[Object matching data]
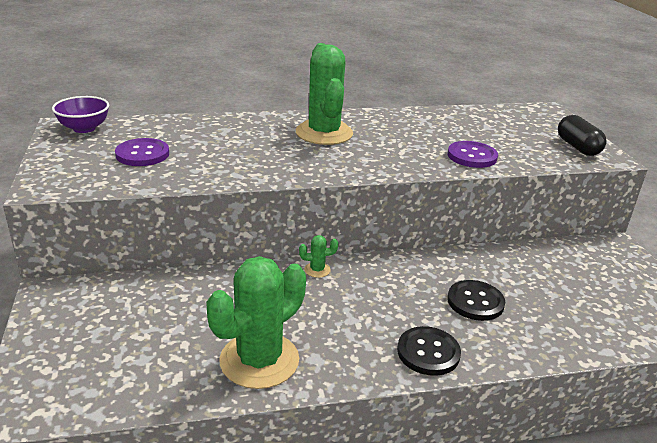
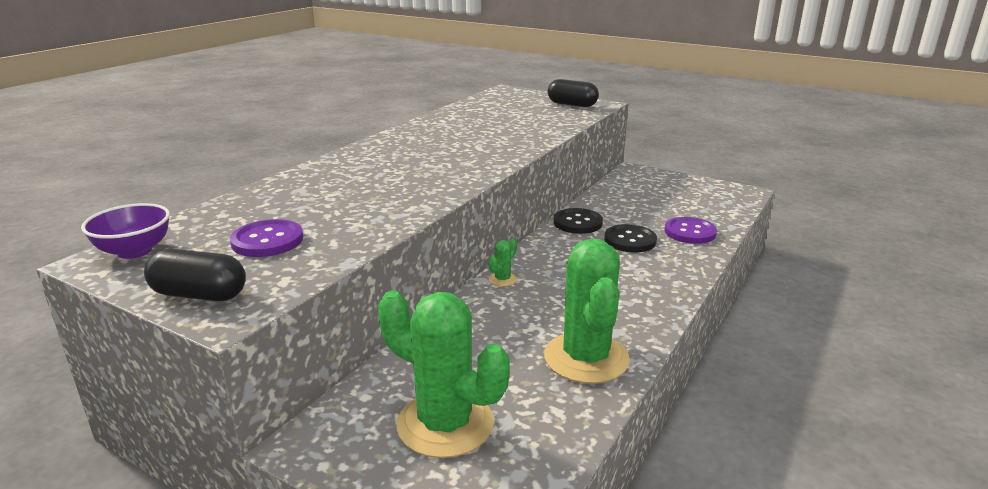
camera: 45 degrees left, 5 degrees down
(56, 168) = (199, 295): none -> black capsule
(324, 133) = (394, 159): green cactus -> green cactus (445, 424)
(428, 352) = (663, 283): black button -> black button (577, 223)
(472, 156) = (529, 133): purple button -> purple button (690, 232)

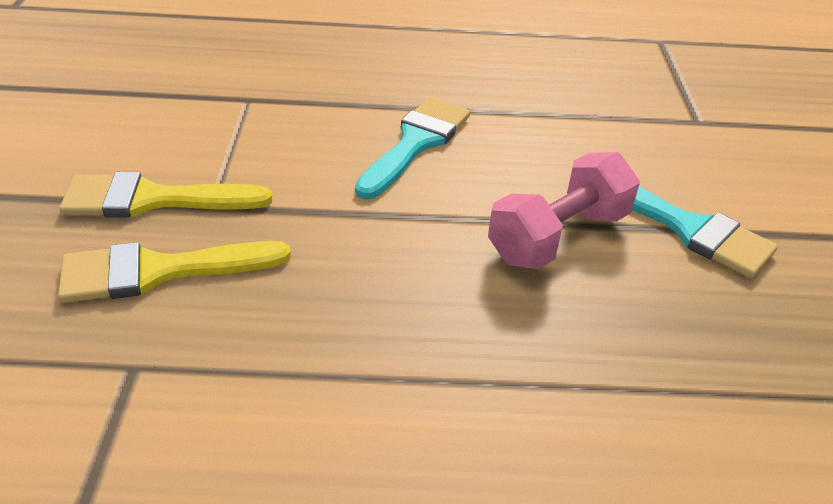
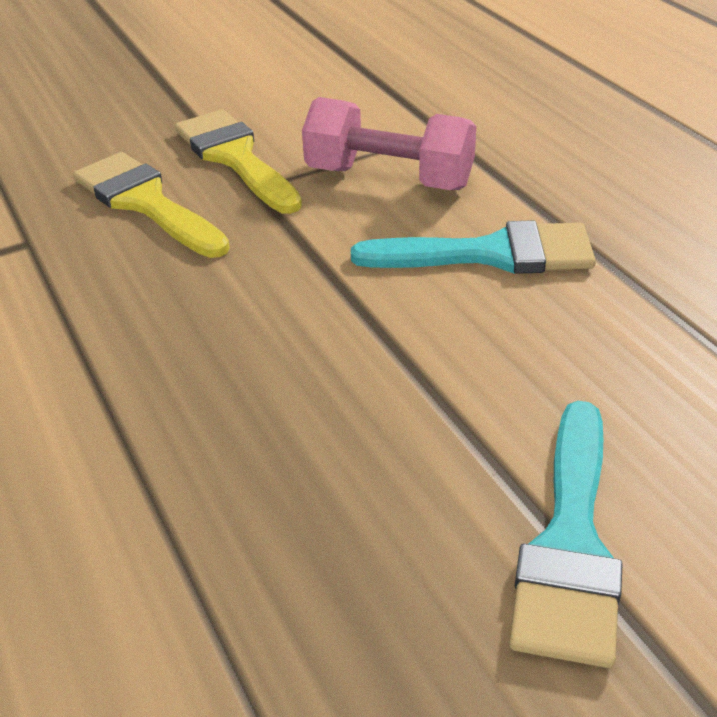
camera: 65 degrees right, 0 degrees up
(558, 237) = (423, 423): pink dumbbell -> pink dumbbell (389, 178)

About this exercise:
Please set down exactly the lines from the one holding "(428, 352) = (663, 283): black" through the last line of the entries, both ends included, and skip pictures.

Output below:
(428, 352) = (663, 283): black button -> black button (577, 223)
(472, 156) = (529, 133): purple button -> purple button (690, 232)

camera: 65 degrees right, 0 degrees up
(558, 237) = (423, 423): pink dumbbell -> pink dumbbell (389, 178)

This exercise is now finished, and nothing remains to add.